- RECORDS
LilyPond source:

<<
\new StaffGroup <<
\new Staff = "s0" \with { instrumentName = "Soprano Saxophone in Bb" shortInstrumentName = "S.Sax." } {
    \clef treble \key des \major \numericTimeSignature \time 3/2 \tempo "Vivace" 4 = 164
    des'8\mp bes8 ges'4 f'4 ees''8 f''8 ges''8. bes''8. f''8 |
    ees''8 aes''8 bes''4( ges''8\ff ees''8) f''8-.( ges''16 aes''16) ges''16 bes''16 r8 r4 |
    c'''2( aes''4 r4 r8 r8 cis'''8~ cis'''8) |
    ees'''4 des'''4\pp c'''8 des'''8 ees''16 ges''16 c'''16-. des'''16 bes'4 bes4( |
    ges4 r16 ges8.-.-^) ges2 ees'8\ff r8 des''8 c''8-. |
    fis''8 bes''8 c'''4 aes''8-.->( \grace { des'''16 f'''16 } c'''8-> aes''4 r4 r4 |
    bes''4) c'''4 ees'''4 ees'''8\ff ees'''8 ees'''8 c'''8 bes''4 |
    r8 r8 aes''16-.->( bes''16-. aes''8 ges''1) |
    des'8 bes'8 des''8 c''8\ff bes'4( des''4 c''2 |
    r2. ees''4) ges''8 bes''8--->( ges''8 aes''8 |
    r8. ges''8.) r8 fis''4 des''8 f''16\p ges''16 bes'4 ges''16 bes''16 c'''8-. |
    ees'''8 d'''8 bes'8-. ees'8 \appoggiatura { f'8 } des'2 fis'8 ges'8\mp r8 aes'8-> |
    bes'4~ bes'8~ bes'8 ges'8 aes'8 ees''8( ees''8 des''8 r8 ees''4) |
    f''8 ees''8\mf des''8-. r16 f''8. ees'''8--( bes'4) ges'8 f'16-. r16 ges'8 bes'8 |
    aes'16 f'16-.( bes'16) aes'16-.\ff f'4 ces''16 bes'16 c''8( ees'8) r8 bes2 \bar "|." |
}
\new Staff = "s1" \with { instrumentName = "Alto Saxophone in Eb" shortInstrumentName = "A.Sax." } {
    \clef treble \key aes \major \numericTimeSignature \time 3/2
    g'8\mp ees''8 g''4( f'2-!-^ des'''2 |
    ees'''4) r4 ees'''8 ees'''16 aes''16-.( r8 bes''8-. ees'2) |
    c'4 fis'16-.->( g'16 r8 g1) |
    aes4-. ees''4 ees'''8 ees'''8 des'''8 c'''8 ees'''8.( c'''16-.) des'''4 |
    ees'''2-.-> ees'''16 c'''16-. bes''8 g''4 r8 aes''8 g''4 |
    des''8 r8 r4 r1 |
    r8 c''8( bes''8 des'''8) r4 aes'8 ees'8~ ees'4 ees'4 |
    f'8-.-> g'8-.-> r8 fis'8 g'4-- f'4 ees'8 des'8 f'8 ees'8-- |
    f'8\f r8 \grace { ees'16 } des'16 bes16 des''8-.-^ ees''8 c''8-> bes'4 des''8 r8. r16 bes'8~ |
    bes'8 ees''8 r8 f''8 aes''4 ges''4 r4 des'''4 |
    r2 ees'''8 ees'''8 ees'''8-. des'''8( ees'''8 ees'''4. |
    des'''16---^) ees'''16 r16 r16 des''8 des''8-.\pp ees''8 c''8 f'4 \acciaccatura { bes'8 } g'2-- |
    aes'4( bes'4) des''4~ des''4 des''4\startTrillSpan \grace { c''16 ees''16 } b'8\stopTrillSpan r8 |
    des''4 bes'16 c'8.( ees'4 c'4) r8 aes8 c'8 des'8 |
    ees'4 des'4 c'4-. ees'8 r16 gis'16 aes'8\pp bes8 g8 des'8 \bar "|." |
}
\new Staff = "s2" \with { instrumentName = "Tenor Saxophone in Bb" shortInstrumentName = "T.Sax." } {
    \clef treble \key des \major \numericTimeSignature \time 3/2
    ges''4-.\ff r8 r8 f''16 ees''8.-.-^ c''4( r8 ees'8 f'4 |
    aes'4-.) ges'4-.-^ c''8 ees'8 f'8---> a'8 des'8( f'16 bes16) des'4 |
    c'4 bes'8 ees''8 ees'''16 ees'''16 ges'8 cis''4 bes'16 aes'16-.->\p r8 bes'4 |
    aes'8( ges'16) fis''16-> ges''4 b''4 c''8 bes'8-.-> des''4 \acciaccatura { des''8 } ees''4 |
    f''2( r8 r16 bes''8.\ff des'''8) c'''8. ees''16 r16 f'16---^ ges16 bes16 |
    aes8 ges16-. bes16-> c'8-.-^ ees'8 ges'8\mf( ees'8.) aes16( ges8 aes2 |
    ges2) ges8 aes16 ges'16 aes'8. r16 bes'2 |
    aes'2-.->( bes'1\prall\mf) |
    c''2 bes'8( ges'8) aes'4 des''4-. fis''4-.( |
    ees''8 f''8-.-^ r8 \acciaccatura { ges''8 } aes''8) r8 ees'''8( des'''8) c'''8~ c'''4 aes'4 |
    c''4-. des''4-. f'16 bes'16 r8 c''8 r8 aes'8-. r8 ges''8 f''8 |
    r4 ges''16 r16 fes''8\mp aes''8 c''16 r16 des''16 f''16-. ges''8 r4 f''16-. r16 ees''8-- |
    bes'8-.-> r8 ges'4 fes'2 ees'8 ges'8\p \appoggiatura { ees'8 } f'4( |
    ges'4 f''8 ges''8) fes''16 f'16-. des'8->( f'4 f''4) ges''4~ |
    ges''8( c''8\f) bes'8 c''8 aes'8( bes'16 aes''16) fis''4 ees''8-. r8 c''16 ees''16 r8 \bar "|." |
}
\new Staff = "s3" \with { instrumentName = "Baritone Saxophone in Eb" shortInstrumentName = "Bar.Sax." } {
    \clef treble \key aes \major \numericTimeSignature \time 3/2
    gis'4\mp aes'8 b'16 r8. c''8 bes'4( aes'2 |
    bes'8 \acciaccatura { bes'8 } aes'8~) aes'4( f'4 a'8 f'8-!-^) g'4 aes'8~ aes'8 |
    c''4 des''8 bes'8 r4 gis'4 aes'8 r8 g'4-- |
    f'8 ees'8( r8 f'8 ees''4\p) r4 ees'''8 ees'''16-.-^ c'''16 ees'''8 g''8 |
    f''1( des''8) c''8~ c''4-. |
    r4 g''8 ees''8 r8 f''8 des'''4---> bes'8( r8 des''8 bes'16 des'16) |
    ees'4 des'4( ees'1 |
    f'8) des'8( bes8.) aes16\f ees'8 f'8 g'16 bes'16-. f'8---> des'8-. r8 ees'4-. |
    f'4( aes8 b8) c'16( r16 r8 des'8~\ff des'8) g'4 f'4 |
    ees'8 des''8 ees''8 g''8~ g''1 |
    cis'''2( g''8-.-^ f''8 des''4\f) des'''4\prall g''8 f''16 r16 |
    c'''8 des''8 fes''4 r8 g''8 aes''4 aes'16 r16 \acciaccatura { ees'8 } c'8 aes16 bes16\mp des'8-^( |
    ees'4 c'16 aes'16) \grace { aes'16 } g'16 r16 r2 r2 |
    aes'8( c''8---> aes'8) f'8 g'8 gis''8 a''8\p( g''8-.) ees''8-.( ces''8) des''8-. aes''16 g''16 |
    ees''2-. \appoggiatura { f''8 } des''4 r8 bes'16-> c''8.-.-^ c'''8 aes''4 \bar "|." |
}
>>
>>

- GOAL
Pick out every line above that contains the word "treble" and copy each one in full.

- ANSWER TO THE EXERCISE
    \clef treble \key des \major \numericTimeSignature \time 3/2 \tempo "Vivace" 4 = 164
    \clef treble \key aes \major \numericTimeSignature \time 3/2
    \clef treble \key des \major \numericTimeSignature \time 3/2
    \clef treble \key aes \major \numericTimeSignature \time 3/2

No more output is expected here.